-------- EXERCISE DATA --------

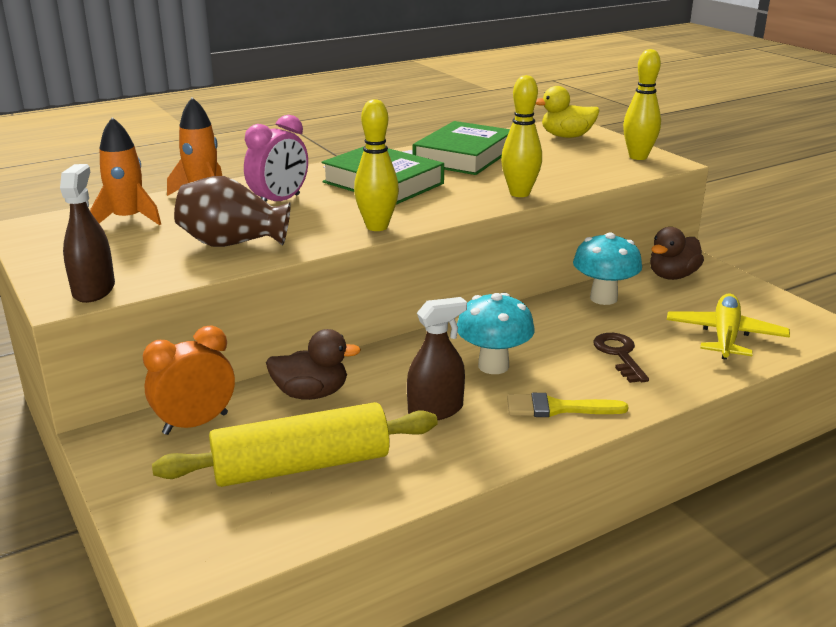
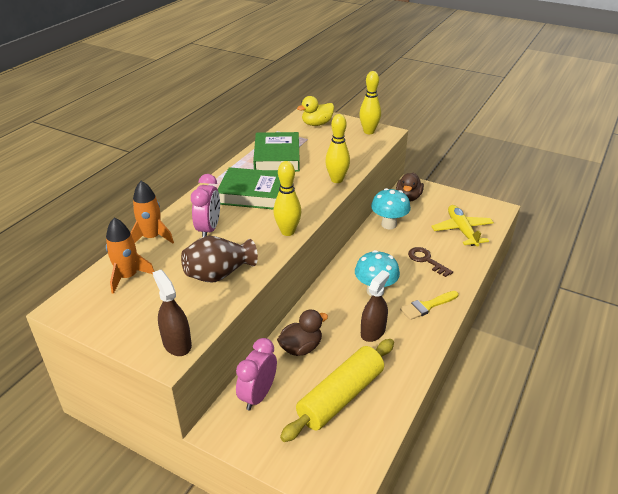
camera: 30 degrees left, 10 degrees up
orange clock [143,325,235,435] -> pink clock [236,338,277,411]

--------
-------- EXERCISE DATA --------

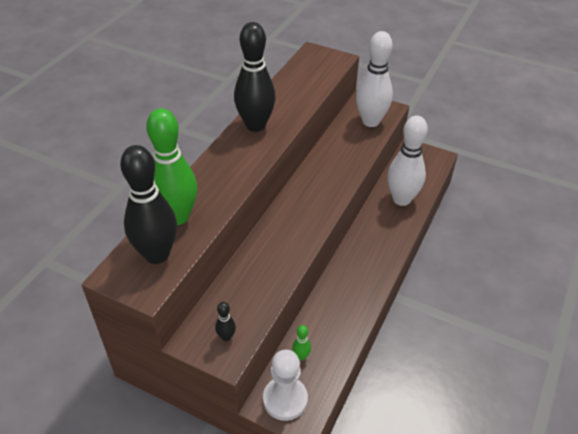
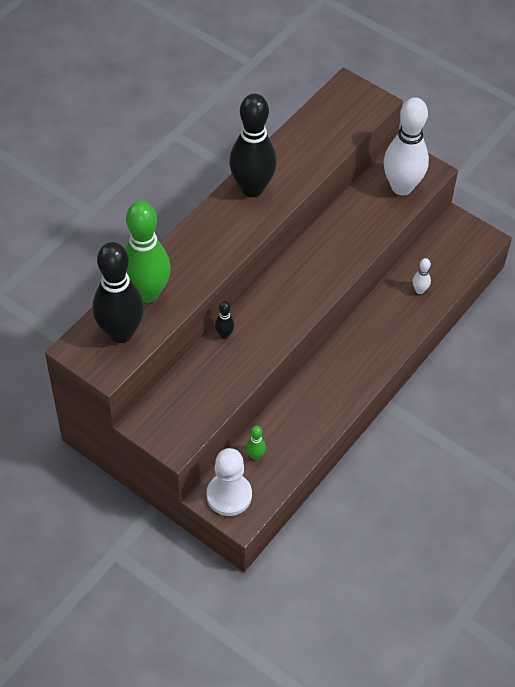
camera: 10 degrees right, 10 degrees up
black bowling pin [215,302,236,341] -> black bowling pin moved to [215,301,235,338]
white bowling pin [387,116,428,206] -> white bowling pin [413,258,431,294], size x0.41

--------
-------- EXERCISE DATA --------

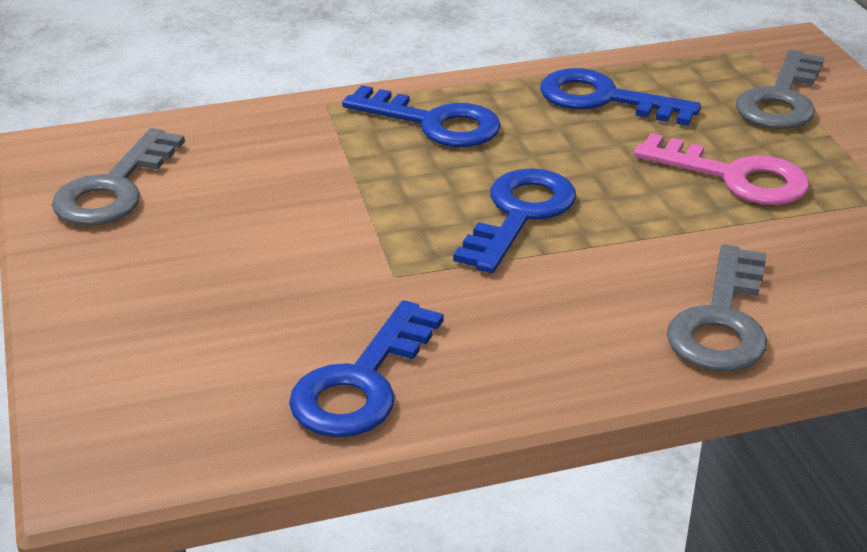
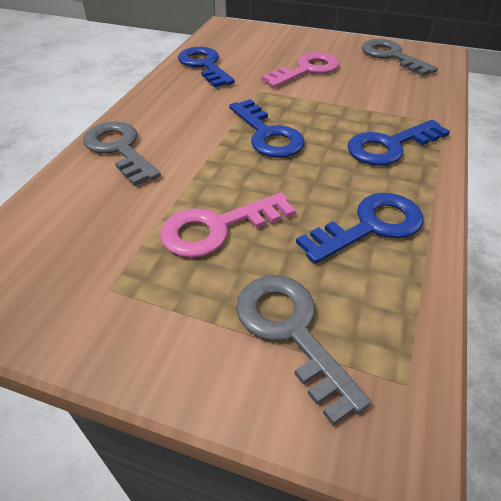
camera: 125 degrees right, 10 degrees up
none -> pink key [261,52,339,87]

--------

PROBLEM DETAILS -> All lines of the records above that contain the word "camera" are to be copied out.

PROBLEM SOLUTION ->
camera: 30 degrees left, 10 degrees up
camera: 10 degrees right, 10 degrees up
camera: 125 degrees right, 10 degrees up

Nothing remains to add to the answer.